PROBLEM TO WORK ON
In the entries below, count every line with the word "PMOS". Return only the count.

MATERIAL SUPPLIED
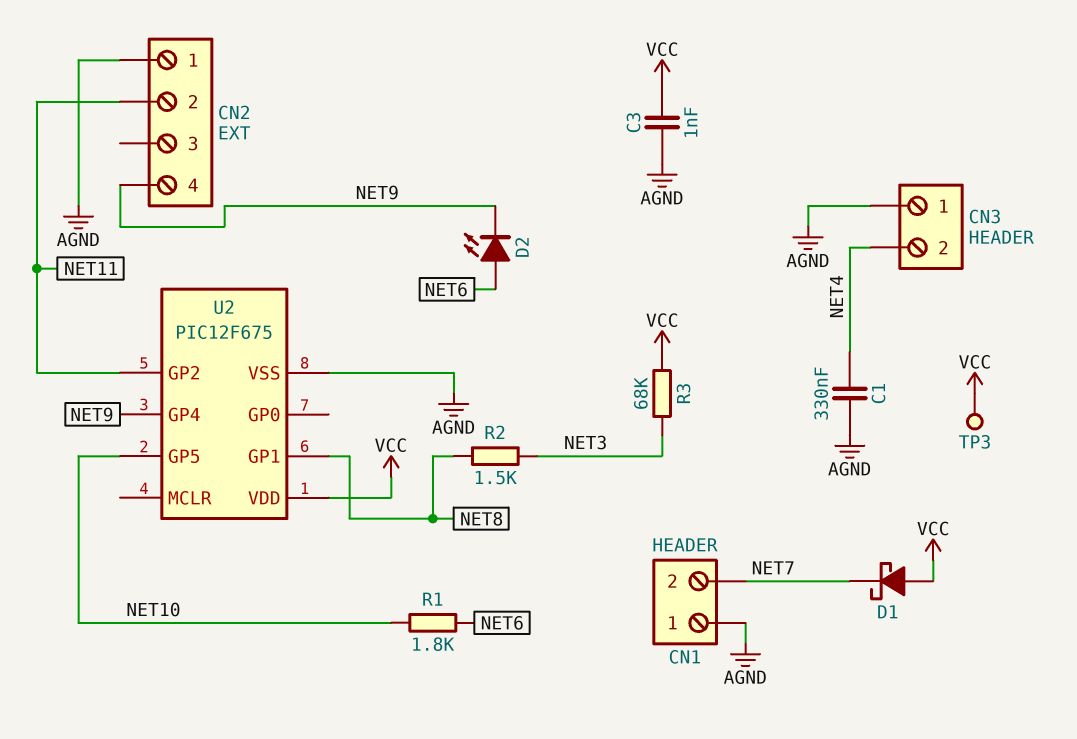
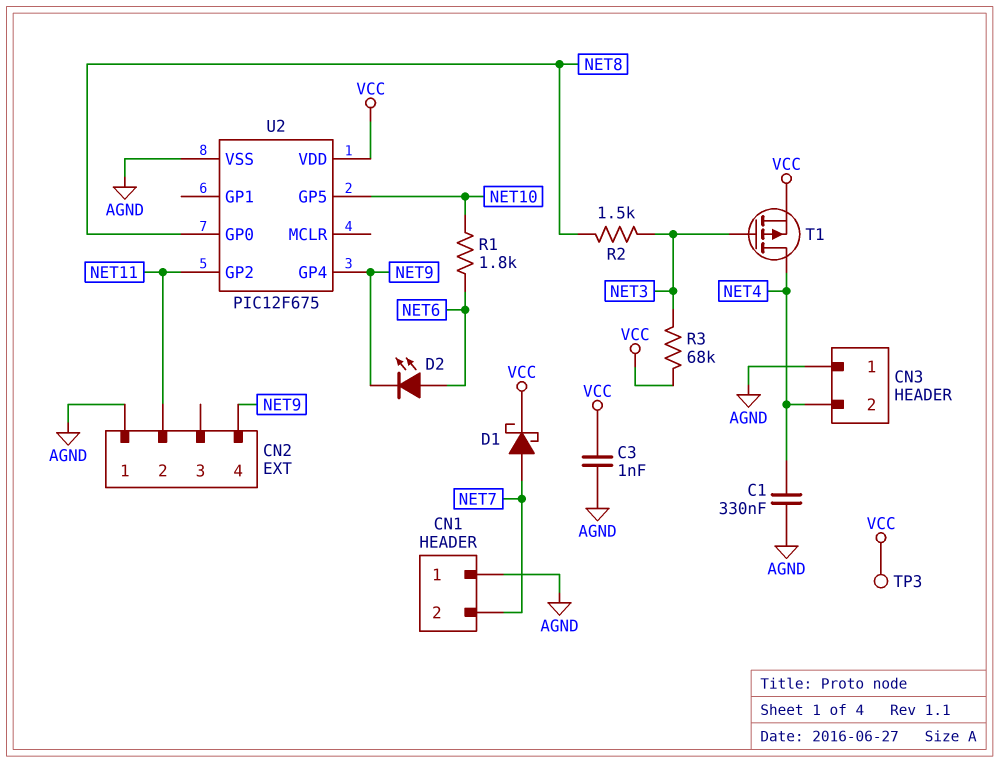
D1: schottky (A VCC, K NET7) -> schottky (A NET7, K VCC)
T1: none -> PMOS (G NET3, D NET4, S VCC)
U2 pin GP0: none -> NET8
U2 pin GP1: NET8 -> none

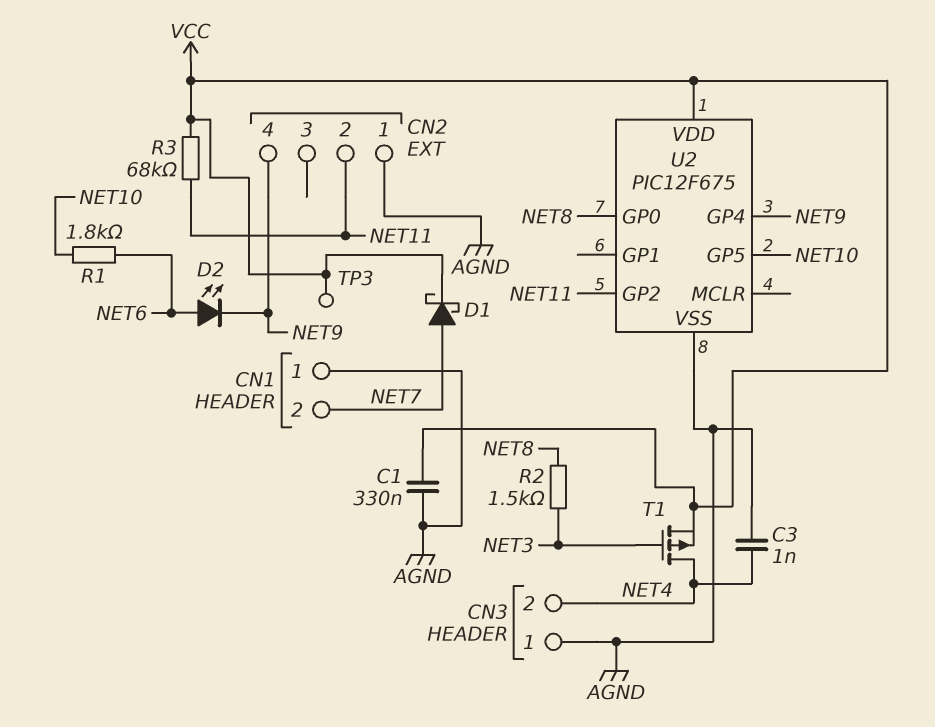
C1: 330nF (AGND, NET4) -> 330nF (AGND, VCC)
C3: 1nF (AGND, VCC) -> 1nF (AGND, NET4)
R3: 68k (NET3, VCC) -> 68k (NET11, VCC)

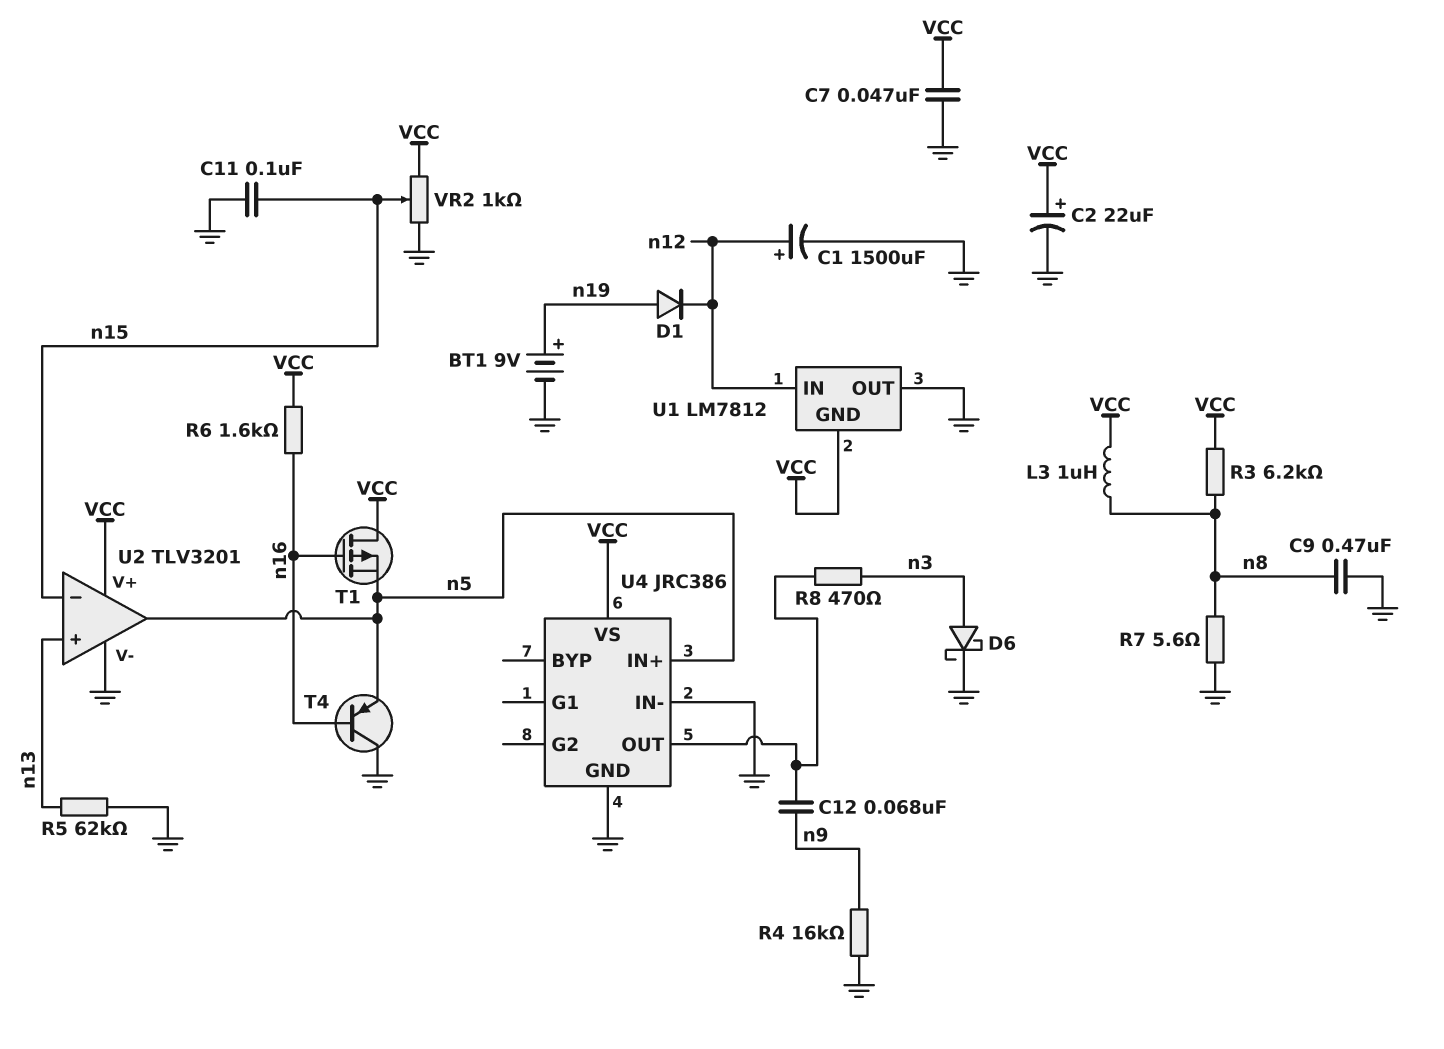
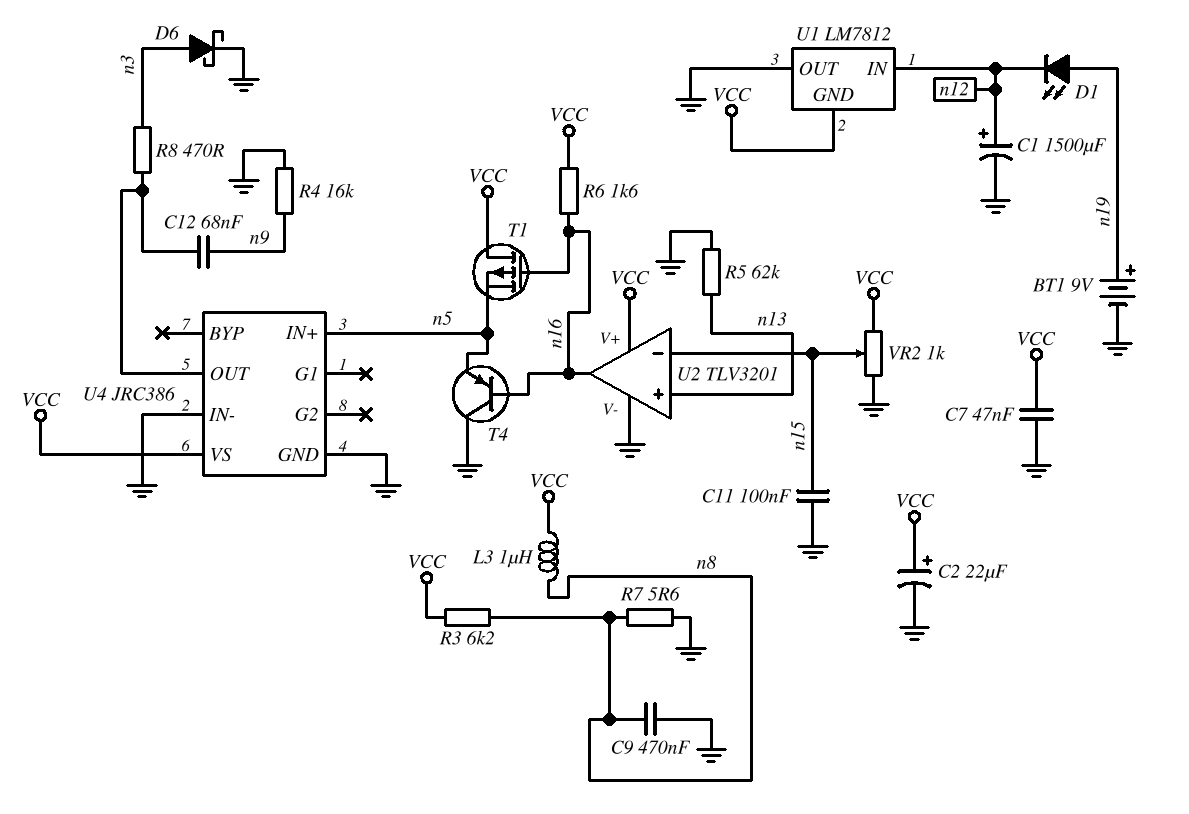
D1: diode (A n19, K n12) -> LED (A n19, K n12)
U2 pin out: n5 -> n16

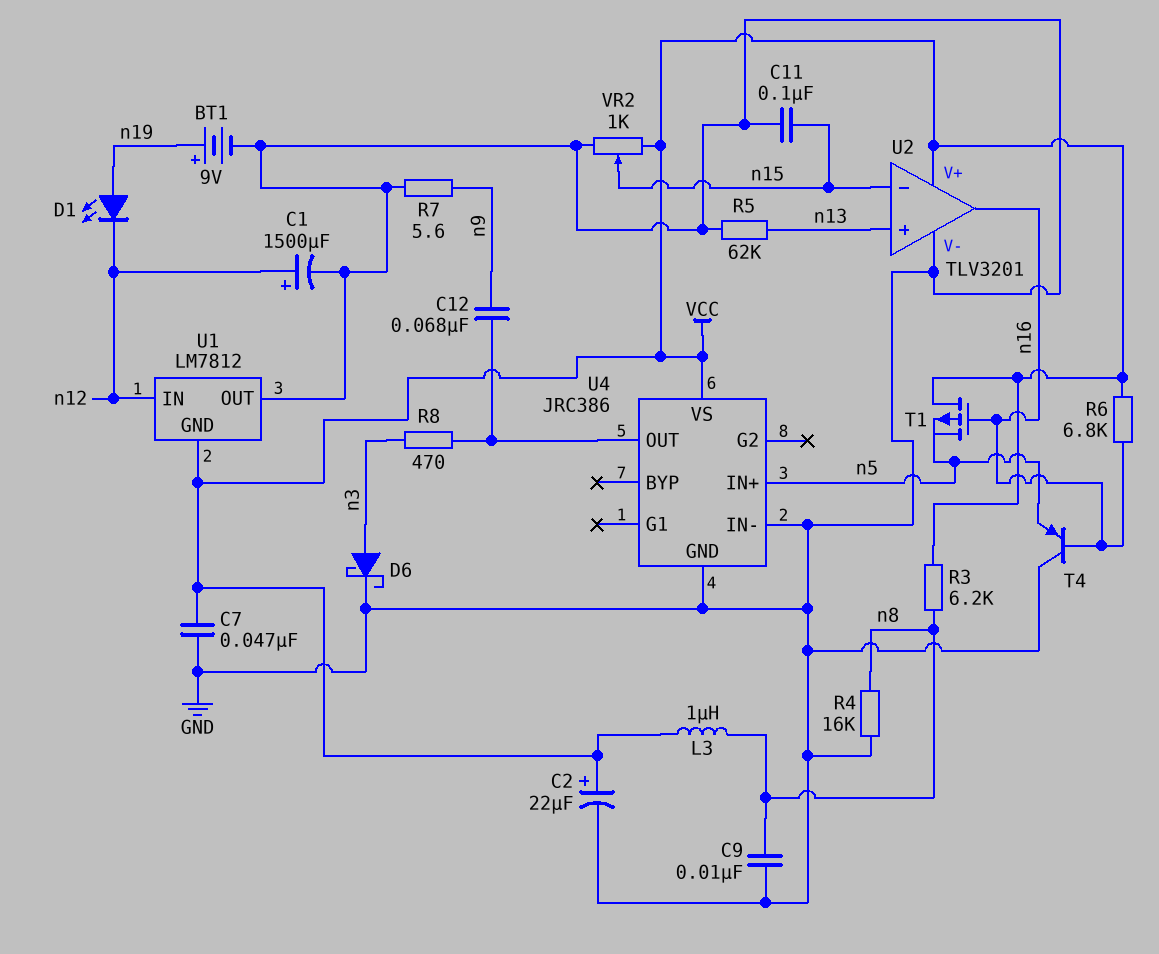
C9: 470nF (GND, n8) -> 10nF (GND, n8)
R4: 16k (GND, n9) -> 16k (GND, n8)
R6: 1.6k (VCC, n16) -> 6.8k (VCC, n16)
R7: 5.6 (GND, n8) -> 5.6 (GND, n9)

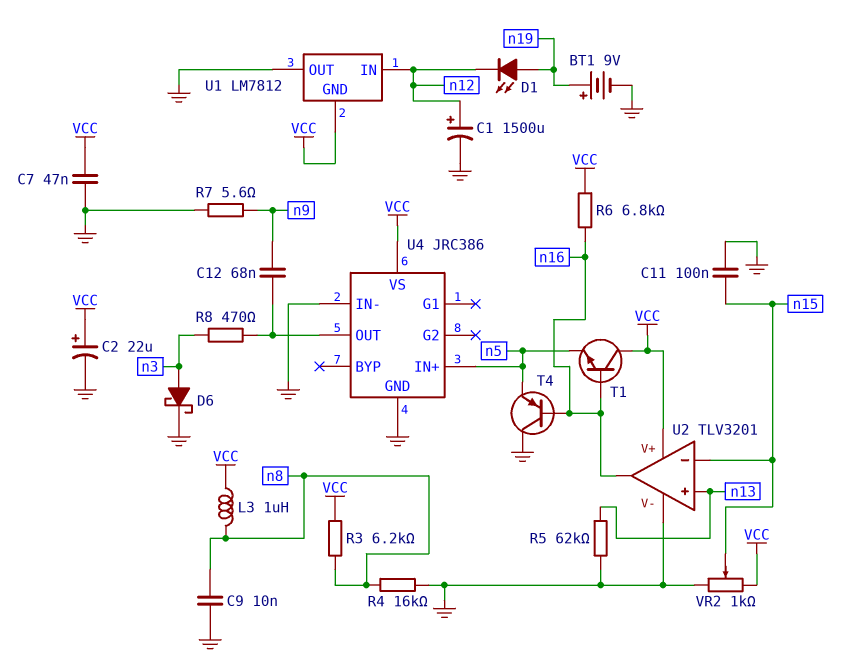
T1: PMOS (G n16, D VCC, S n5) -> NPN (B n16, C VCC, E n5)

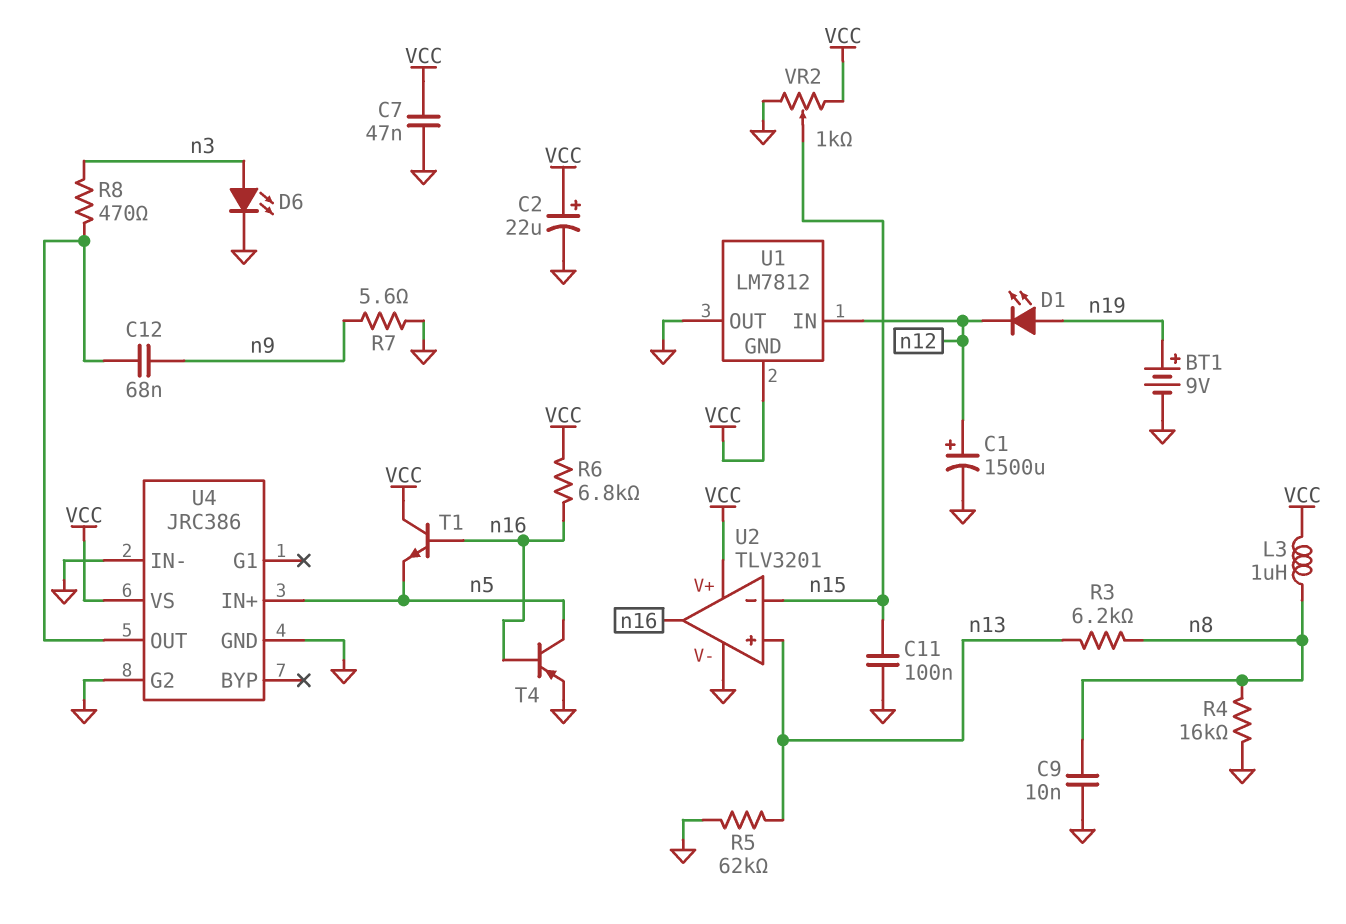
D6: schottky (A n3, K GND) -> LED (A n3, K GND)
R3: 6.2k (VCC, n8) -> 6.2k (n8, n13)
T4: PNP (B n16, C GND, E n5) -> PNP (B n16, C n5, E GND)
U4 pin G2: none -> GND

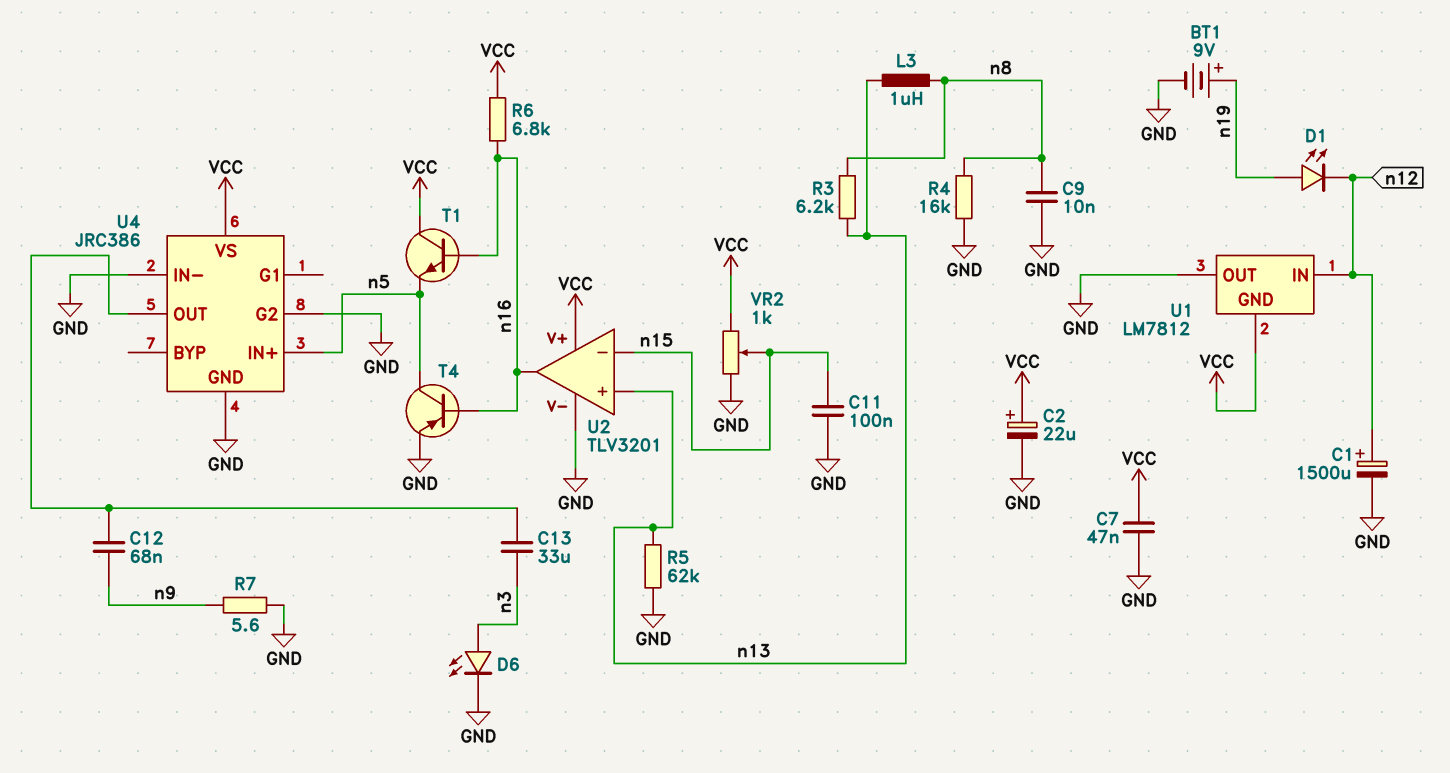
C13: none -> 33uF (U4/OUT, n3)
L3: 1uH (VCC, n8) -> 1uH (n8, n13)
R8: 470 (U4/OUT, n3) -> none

SOLUTION
2